**Data for this task**
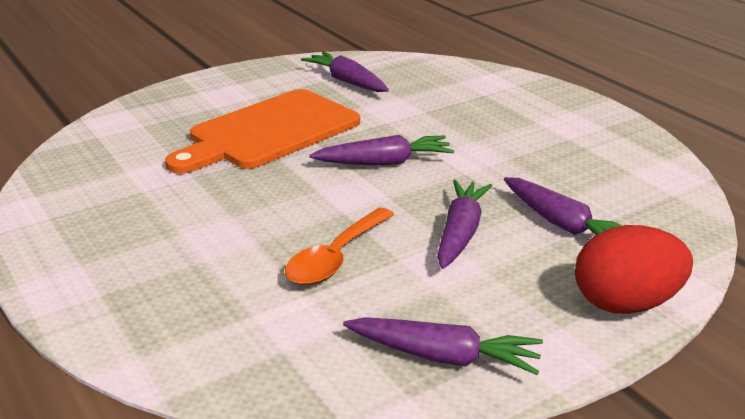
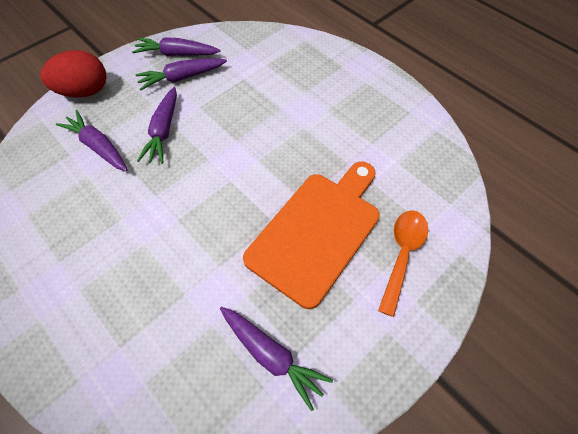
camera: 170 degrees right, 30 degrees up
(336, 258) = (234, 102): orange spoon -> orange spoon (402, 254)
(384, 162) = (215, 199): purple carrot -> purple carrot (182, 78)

==

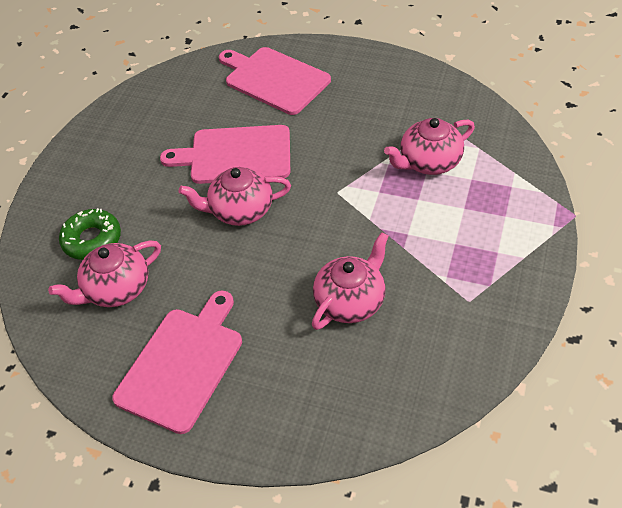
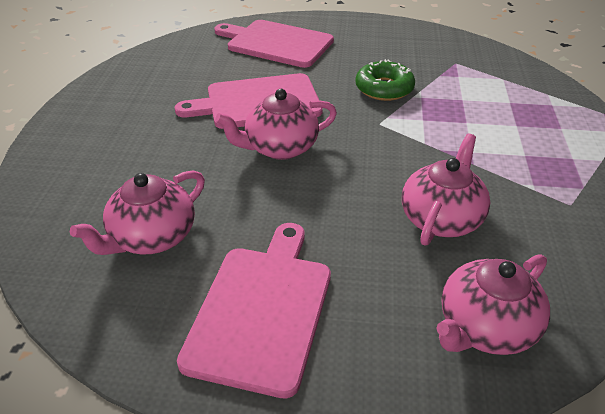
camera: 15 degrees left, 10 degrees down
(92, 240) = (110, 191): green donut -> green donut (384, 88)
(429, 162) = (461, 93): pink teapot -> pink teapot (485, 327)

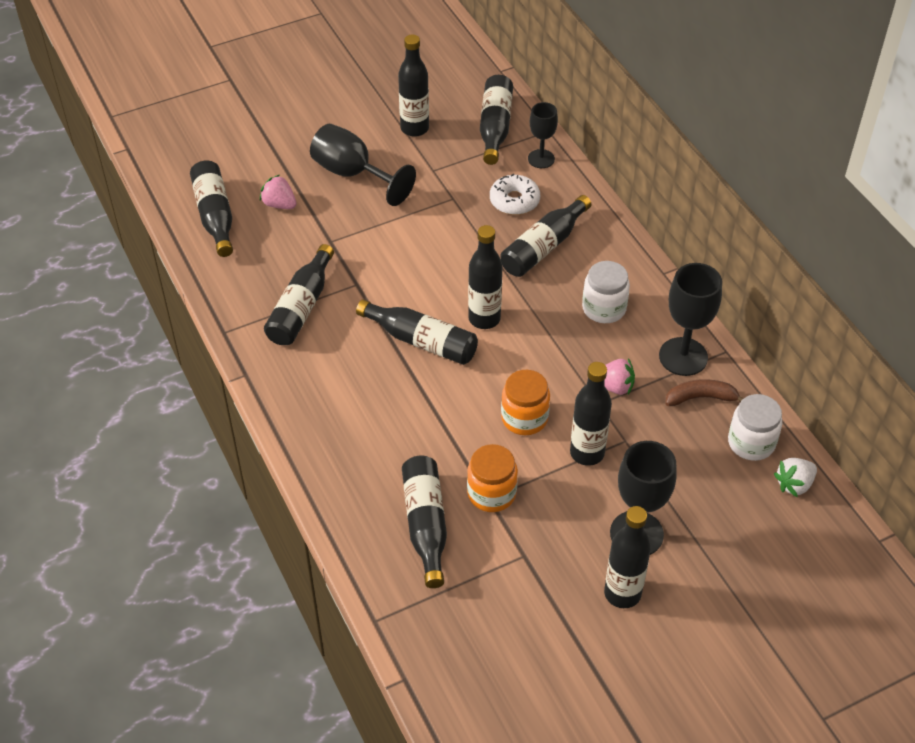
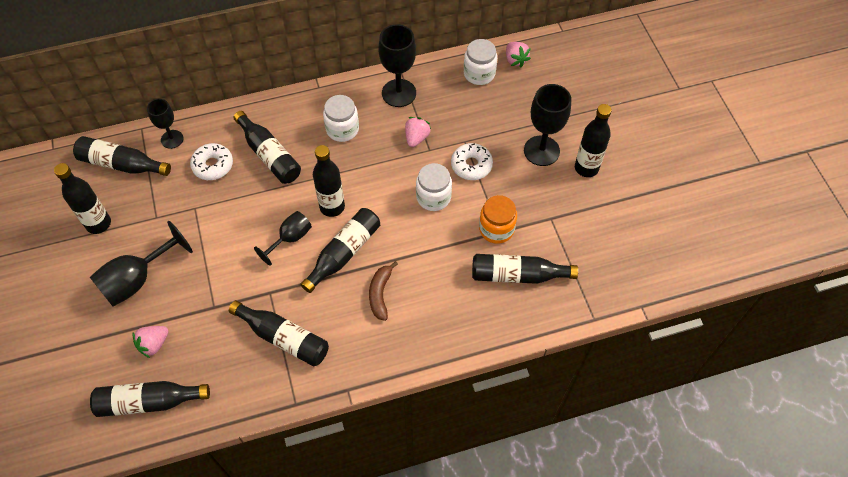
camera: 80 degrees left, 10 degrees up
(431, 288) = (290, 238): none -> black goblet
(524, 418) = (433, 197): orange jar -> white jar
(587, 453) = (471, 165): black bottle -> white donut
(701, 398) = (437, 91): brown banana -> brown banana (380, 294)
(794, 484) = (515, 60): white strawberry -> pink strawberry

==

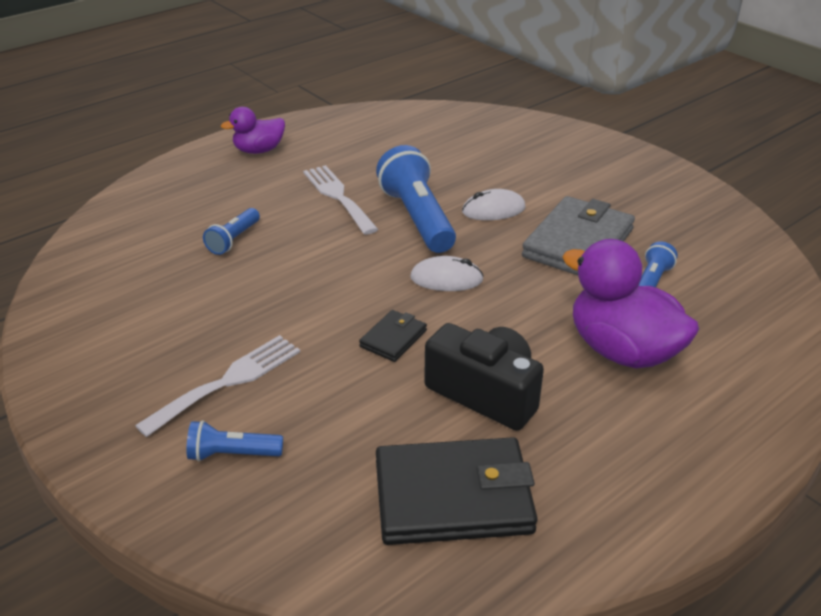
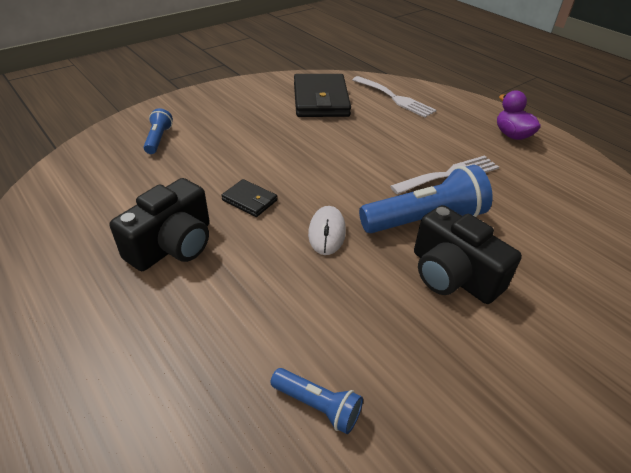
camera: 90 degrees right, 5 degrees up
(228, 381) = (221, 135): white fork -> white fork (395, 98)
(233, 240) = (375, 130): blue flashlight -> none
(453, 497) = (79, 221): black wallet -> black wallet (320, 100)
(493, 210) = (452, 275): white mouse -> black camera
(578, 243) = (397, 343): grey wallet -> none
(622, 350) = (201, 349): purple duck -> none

**Task details**
I need every line of the material that includes "wallet", so please copy them out.

**Response below**
(453, 497) = (79, 221): black wallet -> black wallet (320, 100)
(578, 243) = (397, 343): grey wallet -> none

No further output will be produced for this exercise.